▶ _WRITTEN EXERCISE_: In the records below, quote word for word every line from the one containing "purple hexagon at (126, 45): moved" through the one containing "red star at (86, 239): moved 3 px down", including both. Leave out the pictures.

▶ _DATA LISTING_:
-- -- --

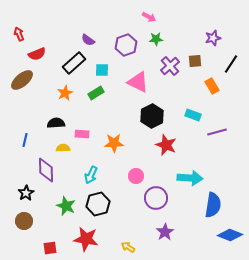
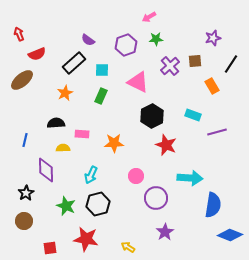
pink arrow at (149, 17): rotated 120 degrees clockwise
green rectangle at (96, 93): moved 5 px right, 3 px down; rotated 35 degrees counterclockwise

-- -- --

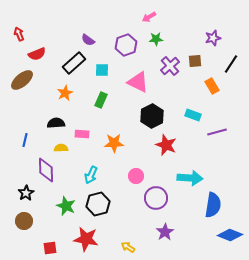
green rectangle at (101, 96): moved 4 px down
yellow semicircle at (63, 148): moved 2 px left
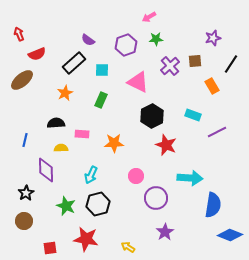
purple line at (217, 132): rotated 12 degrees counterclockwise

-- -- --

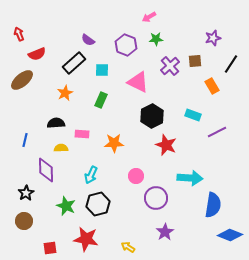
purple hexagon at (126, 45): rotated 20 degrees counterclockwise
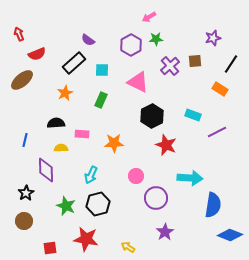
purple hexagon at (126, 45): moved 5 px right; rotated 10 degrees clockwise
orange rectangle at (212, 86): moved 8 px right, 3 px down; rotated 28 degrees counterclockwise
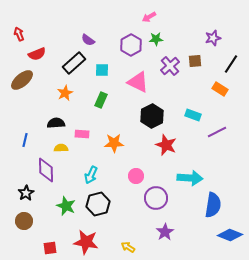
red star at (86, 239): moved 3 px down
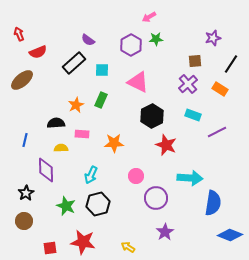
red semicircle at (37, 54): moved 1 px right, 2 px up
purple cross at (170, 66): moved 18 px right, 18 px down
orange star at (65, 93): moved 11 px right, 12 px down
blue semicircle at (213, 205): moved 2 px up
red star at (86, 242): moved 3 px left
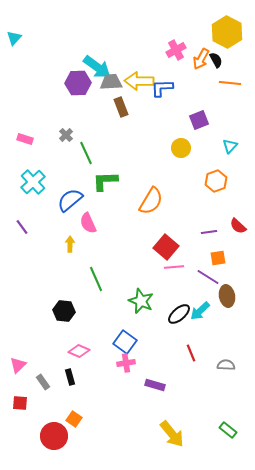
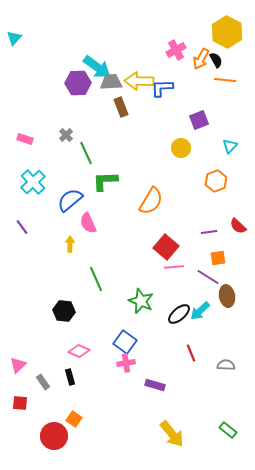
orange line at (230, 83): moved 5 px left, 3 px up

-- -- --

▶ _RESULT OF THIS TASK_:
purple hexagon at (126, 45): moved 5 px right; rotated 10 degrees clockwise
orange rectangle at (212, 86): moved 8 px right, 3 px down; rotated 28 degrees counterclockwise
red star at (86, 239): moved 3 px down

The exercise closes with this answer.